**Task details**
Which lines of the data contain the string "golden"? Show each of them.

======== Collected data ========

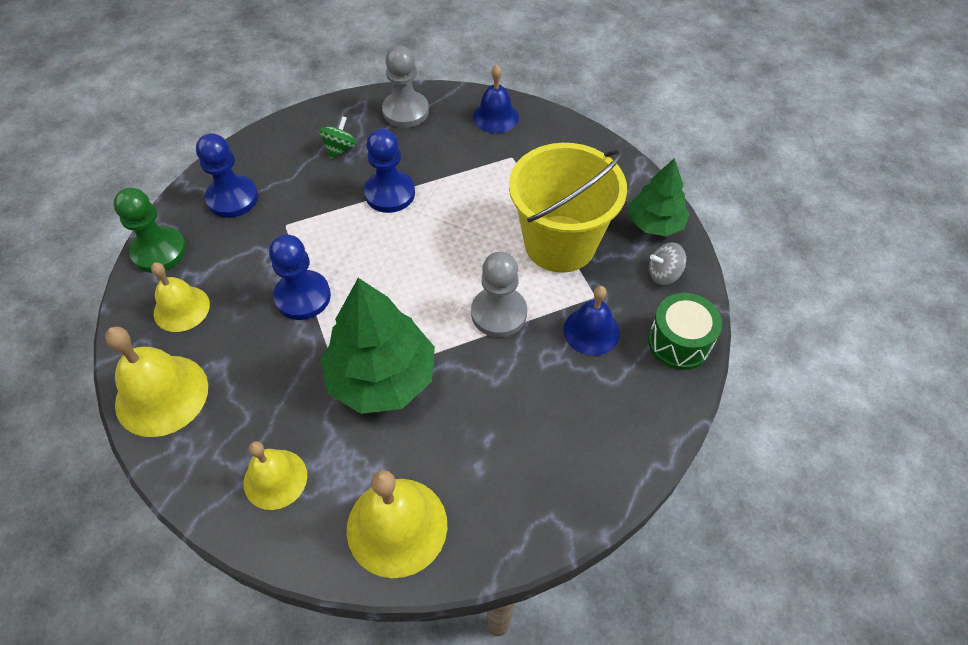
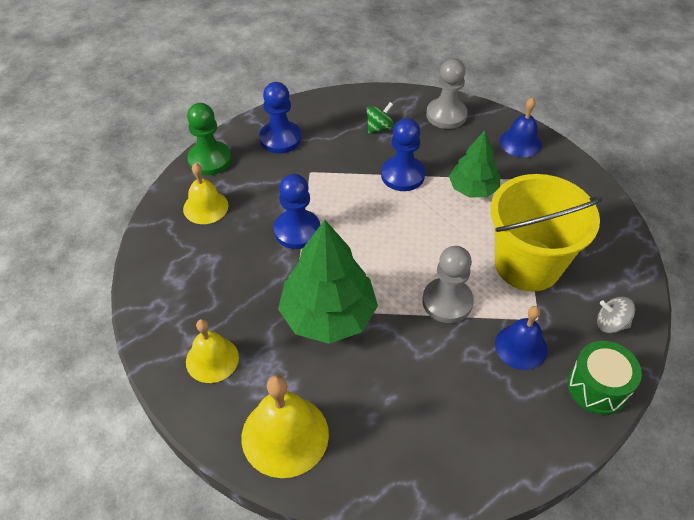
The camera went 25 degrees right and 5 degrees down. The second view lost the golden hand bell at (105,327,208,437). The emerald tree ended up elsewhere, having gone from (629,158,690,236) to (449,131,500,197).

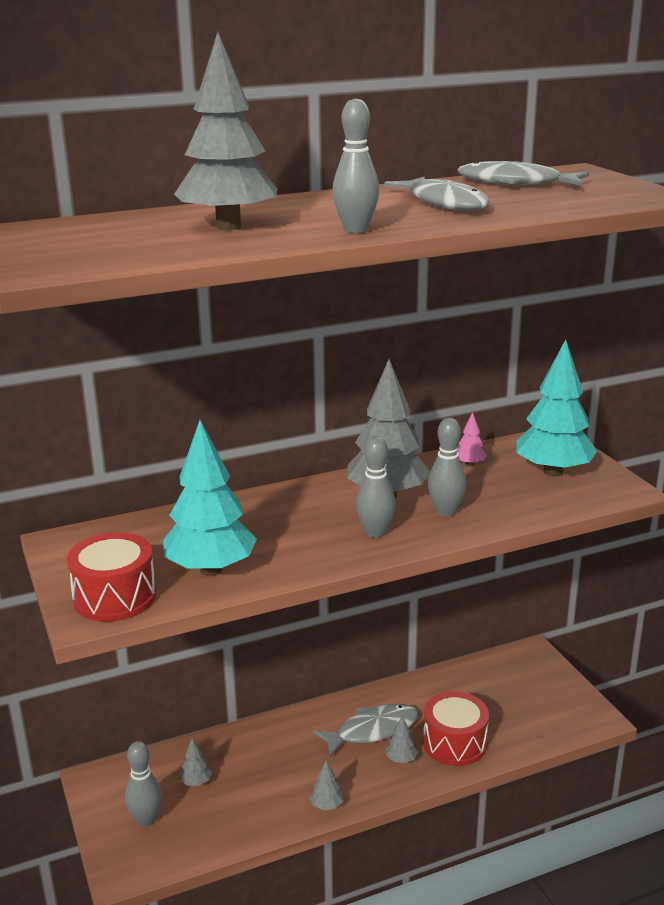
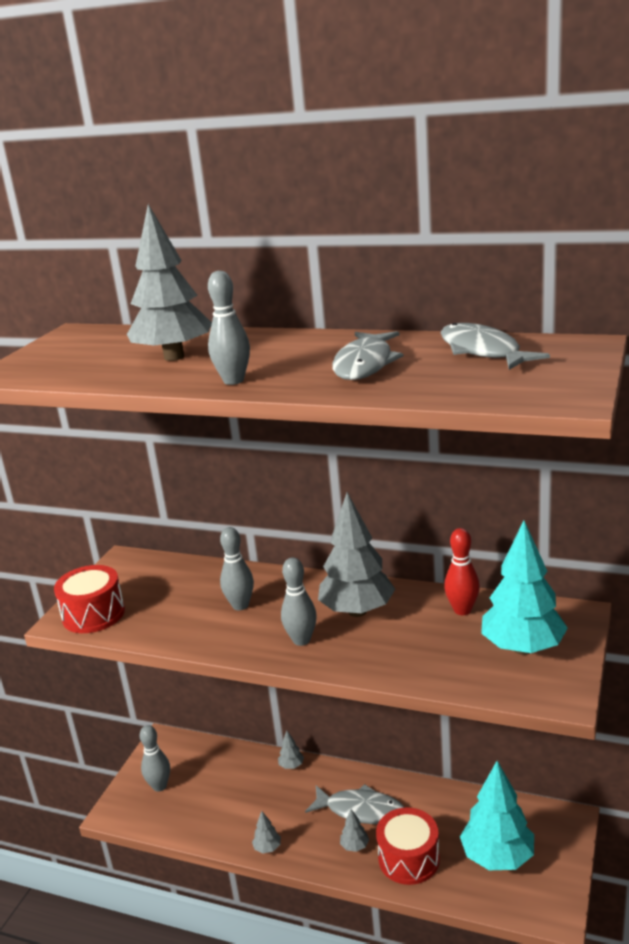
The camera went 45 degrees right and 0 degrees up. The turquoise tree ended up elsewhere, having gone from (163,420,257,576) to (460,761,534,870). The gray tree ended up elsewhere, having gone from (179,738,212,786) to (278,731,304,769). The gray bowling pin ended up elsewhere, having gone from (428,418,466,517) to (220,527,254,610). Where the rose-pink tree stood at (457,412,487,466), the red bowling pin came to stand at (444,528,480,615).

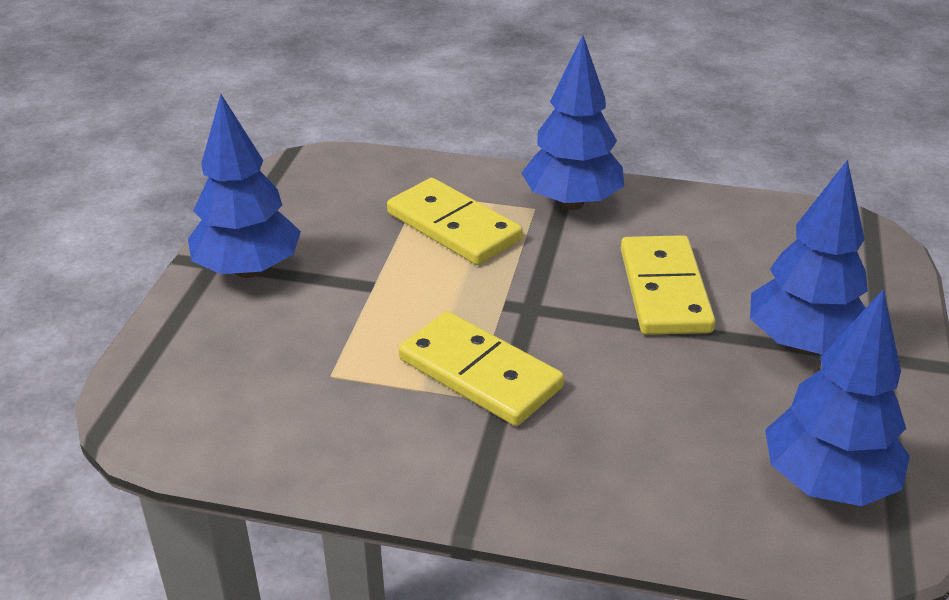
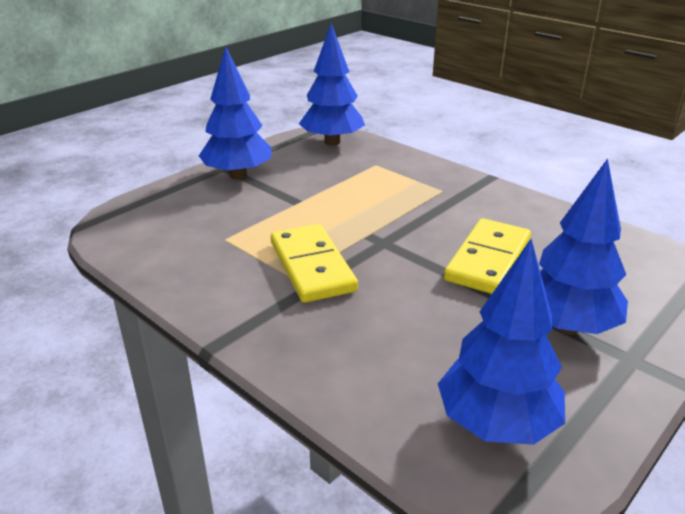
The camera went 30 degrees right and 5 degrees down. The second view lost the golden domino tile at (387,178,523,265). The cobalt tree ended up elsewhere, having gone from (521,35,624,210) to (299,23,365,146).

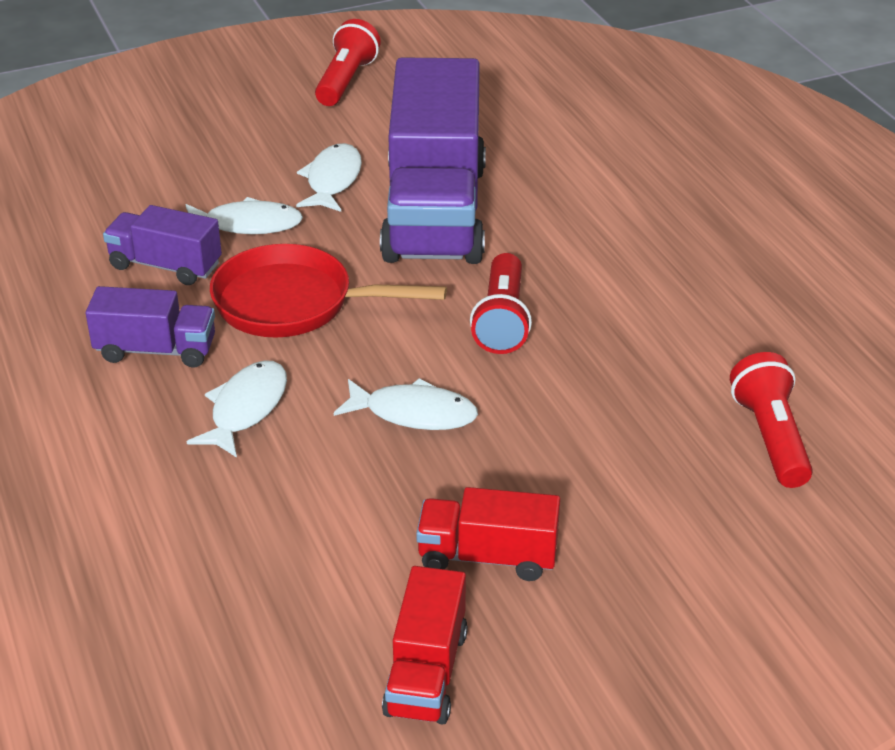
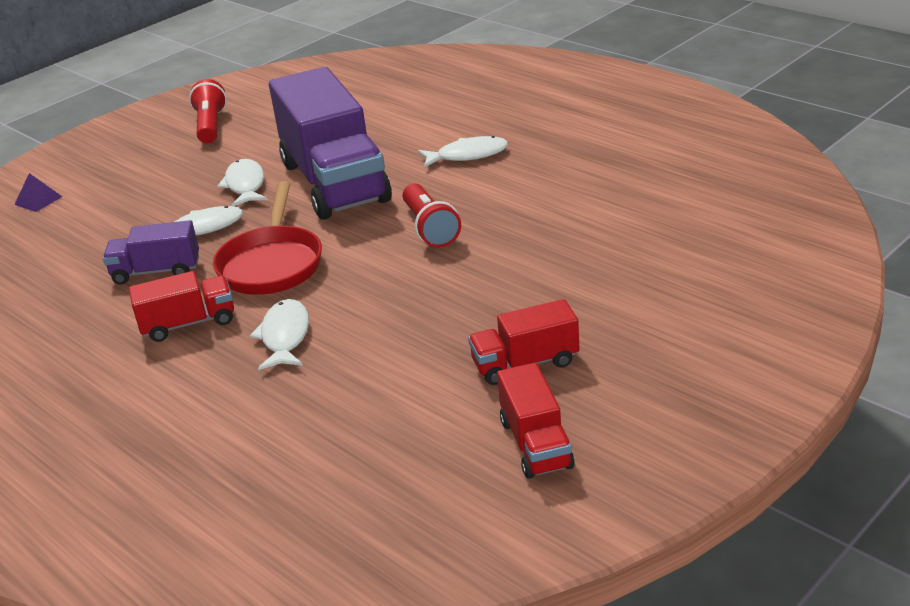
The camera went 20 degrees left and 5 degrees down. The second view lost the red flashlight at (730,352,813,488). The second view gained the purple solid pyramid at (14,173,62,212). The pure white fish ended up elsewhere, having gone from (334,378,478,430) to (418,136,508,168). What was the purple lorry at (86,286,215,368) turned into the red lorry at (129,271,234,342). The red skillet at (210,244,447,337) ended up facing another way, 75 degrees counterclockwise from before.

========

**Written answer**
The camera went 25 degrees right and 5 degrees down. The second view lost the golden hand bell at (105,327,208,437). The emerald tree ended up elsewhere, having gone from (629,158,690,236) to (449,131,500,197).
The camera went 30 degrees right and 5 degrees down. The second view lost the golden domino tile at (387,178,523,265). The cobalt tree ended up elsewhere, having gone from (521,35,624,210) to (299,23,365,146).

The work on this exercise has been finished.